Excerpted data: Begin

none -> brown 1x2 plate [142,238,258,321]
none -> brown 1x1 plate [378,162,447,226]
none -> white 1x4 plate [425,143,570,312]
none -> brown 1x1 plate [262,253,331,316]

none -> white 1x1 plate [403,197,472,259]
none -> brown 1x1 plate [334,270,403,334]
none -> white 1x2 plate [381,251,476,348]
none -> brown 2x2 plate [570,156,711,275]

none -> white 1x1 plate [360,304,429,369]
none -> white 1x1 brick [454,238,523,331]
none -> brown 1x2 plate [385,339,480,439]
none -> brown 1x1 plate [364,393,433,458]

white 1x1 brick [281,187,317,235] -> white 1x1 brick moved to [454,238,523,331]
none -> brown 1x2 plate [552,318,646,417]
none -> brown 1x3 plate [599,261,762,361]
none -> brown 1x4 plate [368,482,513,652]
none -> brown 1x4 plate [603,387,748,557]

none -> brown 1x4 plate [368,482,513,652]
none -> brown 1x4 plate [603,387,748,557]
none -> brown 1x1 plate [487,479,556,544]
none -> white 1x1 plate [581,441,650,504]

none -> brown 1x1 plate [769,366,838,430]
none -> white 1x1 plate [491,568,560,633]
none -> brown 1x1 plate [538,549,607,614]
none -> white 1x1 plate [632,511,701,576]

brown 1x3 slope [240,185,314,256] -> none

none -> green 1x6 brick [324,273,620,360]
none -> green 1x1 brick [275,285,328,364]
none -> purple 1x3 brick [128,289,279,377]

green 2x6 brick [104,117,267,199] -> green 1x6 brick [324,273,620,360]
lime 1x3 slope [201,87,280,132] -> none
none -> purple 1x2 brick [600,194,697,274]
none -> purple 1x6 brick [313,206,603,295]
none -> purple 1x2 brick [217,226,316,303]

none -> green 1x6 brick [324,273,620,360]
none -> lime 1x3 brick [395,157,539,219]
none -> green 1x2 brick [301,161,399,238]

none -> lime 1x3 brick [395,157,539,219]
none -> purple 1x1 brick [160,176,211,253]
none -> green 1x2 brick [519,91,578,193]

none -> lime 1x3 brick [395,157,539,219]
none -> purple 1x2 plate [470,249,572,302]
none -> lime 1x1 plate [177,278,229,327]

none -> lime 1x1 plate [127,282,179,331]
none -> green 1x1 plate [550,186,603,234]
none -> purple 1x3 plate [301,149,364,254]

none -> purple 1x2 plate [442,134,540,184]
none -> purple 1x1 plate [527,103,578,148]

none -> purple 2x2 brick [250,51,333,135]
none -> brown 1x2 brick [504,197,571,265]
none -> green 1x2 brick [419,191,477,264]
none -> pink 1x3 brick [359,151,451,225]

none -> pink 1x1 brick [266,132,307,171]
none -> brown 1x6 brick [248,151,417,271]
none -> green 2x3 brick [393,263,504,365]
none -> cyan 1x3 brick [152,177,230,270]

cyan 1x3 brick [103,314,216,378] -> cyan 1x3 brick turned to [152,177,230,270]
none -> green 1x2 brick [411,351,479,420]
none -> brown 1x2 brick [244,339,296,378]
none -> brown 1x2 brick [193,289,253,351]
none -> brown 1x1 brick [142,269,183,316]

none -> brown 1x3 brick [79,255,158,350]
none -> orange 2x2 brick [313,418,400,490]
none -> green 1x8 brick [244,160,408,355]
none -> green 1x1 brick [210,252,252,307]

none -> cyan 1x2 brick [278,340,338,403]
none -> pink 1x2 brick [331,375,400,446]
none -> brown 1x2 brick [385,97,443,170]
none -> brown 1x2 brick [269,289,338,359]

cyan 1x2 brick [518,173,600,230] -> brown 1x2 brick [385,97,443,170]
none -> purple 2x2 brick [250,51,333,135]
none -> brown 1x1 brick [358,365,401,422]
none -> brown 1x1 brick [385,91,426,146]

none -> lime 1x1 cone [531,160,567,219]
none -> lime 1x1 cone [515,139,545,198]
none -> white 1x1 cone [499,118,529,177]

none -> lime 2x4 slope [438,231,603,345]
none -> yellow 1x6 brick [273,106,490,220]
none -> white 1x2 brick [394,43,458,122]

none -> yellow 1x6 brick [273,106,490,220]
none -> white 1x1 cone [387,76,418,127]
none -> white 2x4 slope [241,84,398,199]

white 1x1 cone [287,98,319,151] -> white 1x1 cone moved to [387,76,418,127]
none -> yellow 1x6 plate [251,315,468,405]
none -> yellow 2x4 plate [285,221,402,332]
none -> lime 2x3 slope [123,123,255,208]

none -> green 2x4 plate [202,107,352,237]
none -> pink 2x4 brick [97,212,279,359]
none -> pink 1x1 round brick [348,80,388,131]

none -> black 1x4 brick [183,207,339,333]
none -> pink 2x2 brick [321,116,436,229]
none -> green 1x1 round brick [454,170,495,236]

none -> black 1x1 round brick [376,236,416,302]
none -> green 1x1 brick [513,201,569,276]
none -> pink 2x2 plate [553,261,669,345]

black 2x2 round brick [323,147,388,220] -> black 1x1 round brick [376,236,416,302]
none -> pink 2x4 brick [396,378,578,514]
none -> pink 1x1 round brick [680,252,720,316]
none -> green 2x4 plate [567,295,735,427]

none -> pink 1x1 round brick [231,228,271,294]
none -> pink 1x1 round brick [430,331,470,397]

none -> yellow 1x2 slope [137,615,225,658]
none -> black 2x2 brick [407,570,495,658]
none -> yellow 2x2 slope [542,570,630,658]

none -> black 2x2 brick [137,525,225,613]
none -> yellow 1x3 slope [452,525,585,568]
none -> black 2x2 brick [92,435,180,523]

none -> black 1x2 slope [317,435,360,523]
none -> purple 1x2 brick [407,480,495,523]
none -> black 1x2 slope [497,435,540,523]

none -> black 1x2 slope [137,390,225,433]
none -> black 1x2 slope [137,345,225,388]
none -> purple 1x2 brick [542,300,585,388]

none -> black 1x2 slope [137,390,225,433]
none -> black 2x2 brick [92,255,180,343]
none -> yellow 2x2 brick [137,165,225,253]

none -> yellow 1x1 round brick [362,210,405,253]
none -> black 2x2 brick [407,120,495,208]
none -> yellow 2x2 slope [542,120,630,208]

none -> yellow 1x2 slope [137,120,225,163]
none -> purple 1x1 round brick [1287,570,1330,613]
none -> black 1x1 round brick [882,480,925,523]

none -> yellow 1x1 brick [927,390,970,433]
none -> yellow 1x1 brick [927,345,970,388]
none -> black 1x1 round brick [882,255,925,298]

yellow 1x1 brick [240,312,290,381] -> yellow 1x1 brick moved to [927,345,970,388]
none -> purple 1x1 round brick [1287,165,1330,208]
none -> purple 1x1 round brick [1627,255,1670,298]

Excerpted data: End

**Task directions:** Type out every record above once more, exactly.

**Result:**
none -> brown 1x2 plate [142,238,258,321]
none -> brown 1x1 plate [378,162,447,226]
none -> white 1x4 plate [425,143,570,312]
none -> brown 1x1 plate [262,253,331,316]

none -> white 1x1 plate [403,197,472,259]
none -> brown 1x1 plate [334,270,403,334]
none -> white 1x2 plate [381,251,476,348]
none -> brown 2x2 plate [570,156,711,275]

none -> white 1x1 plate [360,304,429,369]
none -> white 1x1 brick [454,238,523,331]
none -> brown 1x2 plate [385,339,480,439]
none -> brown 1x1 plate [364,393,433,458]

white 1x1 brick [281,187,317,235] -> white 1x1 brick moved to [454,238,523,331]
none -> brown 1x2 plate [552,318,646,417]
none -> brown 1x3 plate [599,261,762,361]
none -> brown 1x4 plate [368,482,513,652]
none -> brown 1x4 plate [603,387,748,557]

none -> brown 1x4 plate [368,482,513,652]
none -> brown 1x4 plate [603,387,748,557]
none -> brown 1x1 plate [487,479,556,544]
none -> white 1x1 plate [581,441,650,504]

none -> brown 1x1 plate [769,366,838,430]
none -> white 1x1 plate [491,568,560,633]
none -> brown 1x1 plate [538,549,607,614]
none -> white 1x1 plate [632,511,701,576]

brown 1x3 slope [240,185,314,256] -> none

none -> green 1x6 brick [324,273,620,360]
none -> green 1x1 brick [275,285,328,364]
none -> purple 1x3 brick [128,289,279,377]

green 2x6 brick [104,117,267,199] -> green 1x6 brick [324,273,620,360]
lime 1x3 slope [201,87,280,132] -> none
none -> purple 1x2 brick [600,194,697,274]
none -> purple 1x6 brick [313,206,603,295]
none -> purple 1x2 brick [217,226,316,303]

none -> green 1x6 brick [324,273,620,360]
none -> lime 1x3 brick [395,157,539,219]
none -> green 1x2 brick [301,161,399,238]

none -> lime 1x3 brick [395,157,539,219]
none -> purple 1x1 brick [160,176,211,253]
none -> green 1x2 brick [519,91,578,193]

none -> lime 1x3 brick [395,157,539,219]
none -> purple 1x2 plate [470,249,572,302]
none -> lime 1x1 plate [177,278,229,327]

none -> lime 1x1 plate [127,282,179,331]
none -> green 1x1 plate [550,186,603,234]
none -> purple 1x3 plate [301,149,364,254]

none -> purple 1x2 plate [442,134,540,184]
none -> purple 1x1 plate [527,103,578,148]

none -> purple 2x2 brick [250,51,333,135]
none -> brown 1x2 brick [504,197,571,265]
none -> green 1x2 brick [419,191,477,264]
none -> pink 1x3 brick [359,151,451,225]

none -> pink 1x1 brick [266,132,307,171]
none -> brown 1x6 brick [248,151,417,271]
none -> green 2x3 brick [393,263,504,365]
none -> cyan 1x3 brick [152,177,230,270]

cyan 1x3 brick [103,314,216,378] -> cyan 1x3 brick turned to [152,177,230,270]
none -> green 1x2 brick [411,351,479,420]
none -> brown 1x2 brick [244,339,296,378]
none -> brown 1x2 brick [193,289,253,351]
none -> brown 1x1 brick [142,269,183,316]

none -> brown 1x3 brick [79,255,158,350]
none -> orange 2x2 brick [313,418,400,490]
none -> green 1x8 brick [244,160,408,355]
none -> green 1x1 brick [210,252,252,307]

none -> cyan 1x2 brick [278,340,338,403]
none -> pink 1x2 brick [331,375,400,446]
none -> brown 1x2 brick [385,97,443,170]
none -> brown 1x2 brick [269,289,338,359]

cyan 1x2 brick [518,173,600,230] -> brown 1x2 brick [385,97,443,170]
none -> purple 2x2 brick [250,51,333,135]
none -> brown 1x1 brick [358,365,401,422]
none -> brown 1x1 brick [385,91,426,146]

none -> lime 1x1 cone [531,160,567,219]
none -> lime 1x1 cone [515,139,545,198]
none -> white 1x1 cone [499,118,529,177]

none -> lime 2x4 slope [438,231,603,345]
none -> yellow 1x6 brick [273,106,490,220]
none -> white 1x2 brick [394,43,458,122]

none -> yellow 1x6 brick [273,106,490,220]
none -> white 1x1 cone [387,76,418,127]
none -> white 2x4 slope [241,84,398,199]

white 1x1 cone [287,98,319,151] -> white 1x1 cone moved to [387,76,418,127]
none -> yellow 1x6 plate [251,315,468,405]
none -> yellow 2x4 plate [285,221,402,332]
none -> lime 2x3 slope [123,123,255,208]

none -> green 2x4 plate [202,107,352,237]
none -> pink 2x4 brick [97,212,279,359]
none -> pink 1x1 round brick [348,80,388,131]

none -> black 1x4 brick [183,207,339,333]
none -> pink 2x2 brick [321,116,436,229]
none -> green 1x1 round brick [454,170,495,236]

none -> black 1x1 round brick [376,236,416,302]
none -> green 1x1 brick [513,201,569,276]
none -> pink 2x2 plate [553,261,669,345]

black 2x2 round brick [323,147,388,220] -> black 1x1 round brick [376,236,416,302]
none -> pink 2x4 brick [396,378,578,514]
none -> pink 1x1 round brick [680,252,720,316]
none -> green 2x4 plate [567,295,735,427]

none -> pink 1x1 round brick [231,228,271,294]
none -> pink 1x1 round brick [430,331,470,397]

none -> yellow 1x2 slope [137,615,225,658]
none -> black 2x2 brick [407,570,495,658]
none -> yellow 2x2 slope [542,570,630,658]

none -> black 2x2 brick [137,525,225,613]
none -> yellow 1x3 slope [452,525,585,568]
none -> black 2x2 brick [92,435,180,523]

none -> black 1x2 slope [317,435,360,523]
none -> purple 1x2 brick [407,480,495,523]
none -> black 1x2 slope [497,435,540,523]

none -> black 1x2 slope [137,390,225,433]
none -> black 1x2 slope [137,345,225,388]
none -> purple 1x2 brick [542,300,585,388]

none -> black 1x2 slope [137,390,225,433]
none -> black 2x2 brick [92,255,180,343]
none -> yellow 2x2 brick [137,165,225,253]

none -> yellow 1x1 round brick [362,210,405,253]
none -> black 2x2 brick [407,120,495,208]
none -> yellow 2x2 slope [542,120,630,208]

none -> yellow 1x2 slope [137,120,225,163]
none -> purple 1x1 round brick [1287,570,1330,613]
none -> black 1x1 round brick [882,480,925,523]

none -> yellow 1x1 brick [927,390,970,433]
none -> yellow 1x1 brick [927,345,970,388]
none -> black 1x1 round brick [882,255,925,298]

yellow 1x1 brick [240,312,290,381] -> yellow 1x1 brick moved to [927,345,970,388]
none -> purple 1x1 round brick [1287,165,1330,208]
none -> purple 1x1 round brick [1627,255,1670,298]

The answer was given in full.